[start of Raw records]

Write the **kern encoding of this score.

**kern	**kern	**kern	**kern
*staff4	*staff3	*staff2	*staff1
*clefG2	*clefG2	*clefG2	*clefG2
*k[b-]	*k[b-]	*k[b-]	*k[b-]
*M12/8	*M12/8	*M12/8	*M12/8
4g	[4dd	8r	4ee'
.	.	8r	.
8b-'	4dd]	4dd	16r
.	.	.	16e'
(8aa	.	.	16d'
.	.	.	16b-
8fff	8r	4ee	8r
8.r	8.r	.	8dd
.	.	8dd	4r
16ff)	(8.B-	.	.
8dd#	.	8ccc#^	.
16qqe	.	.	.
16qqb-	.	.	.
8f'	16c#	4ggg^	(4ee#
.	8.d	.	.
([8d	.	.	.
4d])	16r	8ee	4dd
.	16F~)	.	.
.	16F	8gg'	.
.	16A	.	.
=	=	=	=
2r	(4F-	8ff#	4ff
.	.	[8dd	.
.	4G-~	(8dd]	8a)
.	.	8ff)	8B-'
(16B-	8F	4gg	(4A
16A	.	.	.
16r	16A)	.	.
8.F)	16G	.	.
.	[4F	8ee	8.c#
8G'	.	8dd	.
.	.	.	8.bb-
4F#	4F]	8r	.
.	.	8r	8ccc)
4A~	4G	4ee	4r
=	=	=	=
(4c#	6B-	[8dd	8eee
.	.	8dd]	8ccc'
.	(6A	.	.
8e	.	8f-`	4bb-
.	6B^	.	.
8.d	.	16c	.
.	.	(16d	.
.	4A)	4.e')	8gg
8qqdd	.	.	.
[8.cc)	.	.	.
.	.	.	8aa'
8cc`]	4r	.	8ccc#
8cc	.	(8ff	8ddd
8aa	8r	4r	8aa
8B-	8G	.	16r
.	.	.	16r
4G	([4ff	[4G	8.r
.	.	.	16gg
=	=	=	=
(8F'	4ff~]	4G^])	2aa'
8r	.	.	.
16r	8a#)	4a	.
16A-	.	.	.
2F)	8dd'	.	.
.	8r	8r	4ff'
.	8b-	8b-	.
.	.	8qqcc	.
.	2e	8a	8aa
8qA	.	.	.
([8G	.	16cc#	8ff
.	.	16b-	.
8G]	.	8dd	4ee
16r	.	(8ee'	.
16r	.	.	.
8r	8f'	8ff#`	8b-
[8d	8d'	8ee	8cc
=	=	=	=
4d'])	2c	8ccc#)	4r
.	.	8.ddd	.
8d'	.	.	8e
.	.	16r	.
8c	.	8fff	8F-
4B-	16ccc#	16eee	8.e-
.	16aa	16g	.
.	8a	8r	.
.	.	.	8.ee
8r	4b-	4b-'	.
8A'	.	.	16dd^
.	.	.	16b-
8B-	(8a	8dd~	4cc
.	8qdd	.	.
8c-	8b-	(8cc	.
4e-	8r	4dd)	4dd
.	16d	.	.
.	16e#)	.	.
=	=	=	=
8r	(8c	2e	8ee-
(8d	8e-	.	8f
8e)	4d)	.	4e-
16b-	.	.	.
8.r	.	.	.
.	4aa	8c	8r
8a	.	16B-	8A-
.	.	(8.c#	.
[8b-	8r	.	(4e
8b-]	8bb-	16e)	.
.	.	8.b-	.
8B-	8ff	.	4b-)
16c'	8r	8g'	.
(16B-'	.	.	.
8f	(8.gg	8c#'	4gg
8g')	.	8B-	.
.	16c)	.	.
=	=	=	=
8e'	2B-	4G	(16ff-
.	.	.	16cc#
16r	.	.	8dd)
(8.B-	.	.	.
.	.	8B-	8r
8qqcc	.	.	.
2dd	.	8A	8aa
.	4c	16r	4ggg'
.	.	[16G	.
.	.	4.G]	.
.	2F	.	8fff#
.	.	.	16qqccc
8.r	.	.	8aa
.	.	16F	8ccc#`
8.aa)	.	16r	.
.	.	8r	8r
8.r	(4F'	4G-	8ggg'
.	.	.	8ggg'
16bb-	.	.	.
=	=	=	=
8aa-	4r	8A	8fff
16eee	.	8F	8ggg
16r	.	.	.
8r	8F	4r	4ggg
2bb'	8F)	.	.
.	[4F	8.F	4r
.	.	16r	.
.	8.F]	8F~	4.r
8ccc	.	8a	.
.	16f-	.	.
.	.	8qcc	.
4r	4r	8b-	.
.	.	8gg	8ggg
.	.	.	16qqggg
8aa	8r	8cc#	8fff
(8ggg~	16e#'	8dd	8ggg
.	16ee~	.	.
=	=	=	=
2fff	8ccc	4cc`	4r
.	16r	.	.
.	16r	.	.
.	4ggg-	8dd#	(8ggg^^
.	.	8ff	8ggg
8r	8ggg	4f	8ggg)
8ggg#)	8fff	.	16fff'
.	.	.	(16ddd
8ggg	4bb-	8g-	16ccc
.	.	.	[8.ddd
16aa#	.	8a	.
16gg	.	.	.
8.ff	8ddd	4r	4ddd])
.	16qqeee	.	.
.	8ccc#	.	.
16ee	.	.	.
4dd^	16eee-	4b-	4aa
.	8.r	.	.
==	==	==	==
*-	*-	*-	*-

[end of Raw records]

• [Task instructions]:
Gather every line in the items above that contains the string "kern", and copy each one in full.

• [Solution for this problem]:
Write the **kern encoding of this score.
**kern	**kern	**kern	**kern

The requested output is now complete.